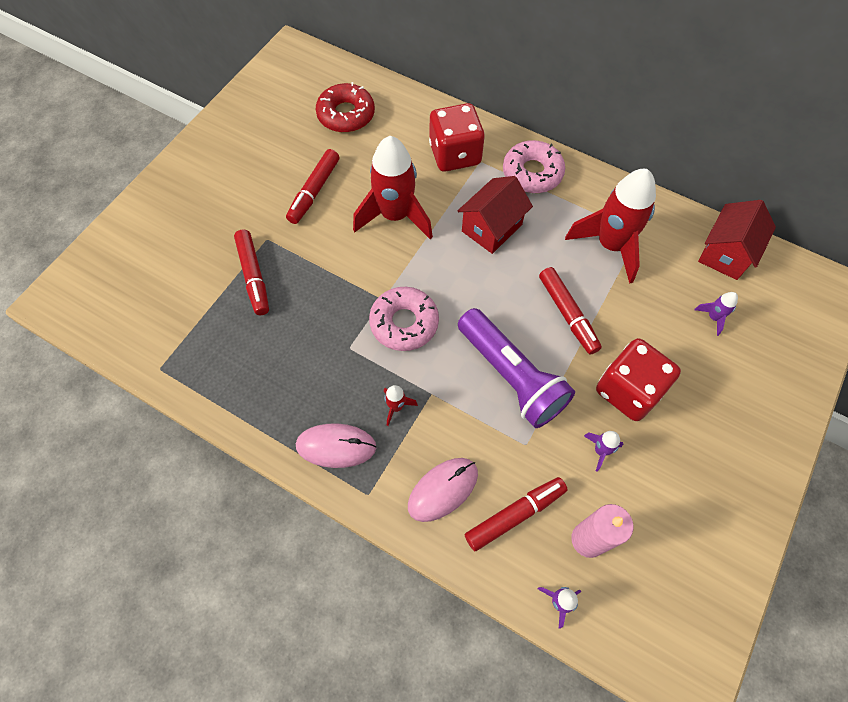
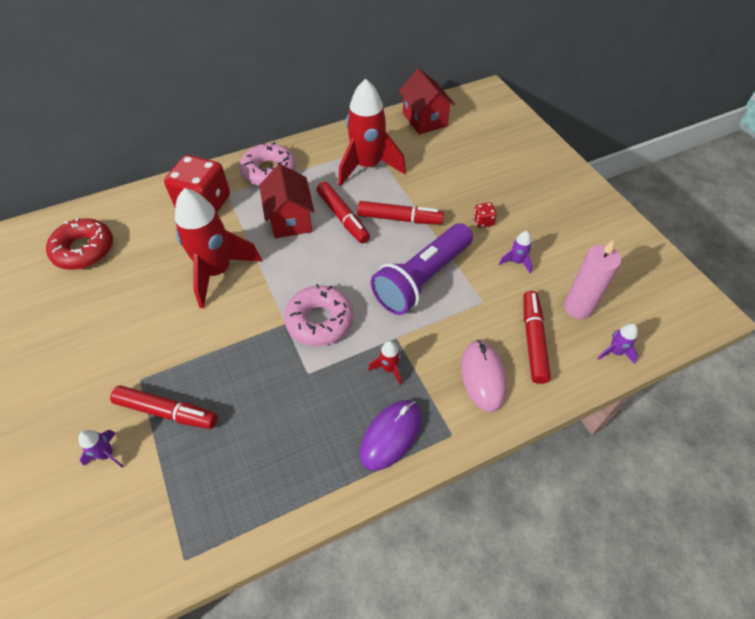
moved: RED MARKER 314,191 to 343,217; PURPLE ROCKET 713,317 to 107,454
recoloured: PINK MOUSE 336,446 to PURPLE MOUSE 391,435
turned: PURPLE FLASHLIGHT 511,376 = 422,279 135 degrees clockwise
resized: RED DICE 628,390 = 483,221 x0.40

◇ ◇ ◇ ◇ ◇

__WHAT IS BEING ASKED__
Copy every line of the listing above exactly. Leave each picture out.

__REPLY TO THE EXERCISE__
moved: RED MARKER 314,191 to 343,217; PURPLE ROCKET 713,317 to 107,454
recoloured: PINK MOUSE 336,446 to PURPLE MOUSE 391,435
turned: PURPLE FLASHLIGHT 511,376 = 422,279 135 degrees clockwise
resized: RED DICE 628,390 = 483,221 x0.40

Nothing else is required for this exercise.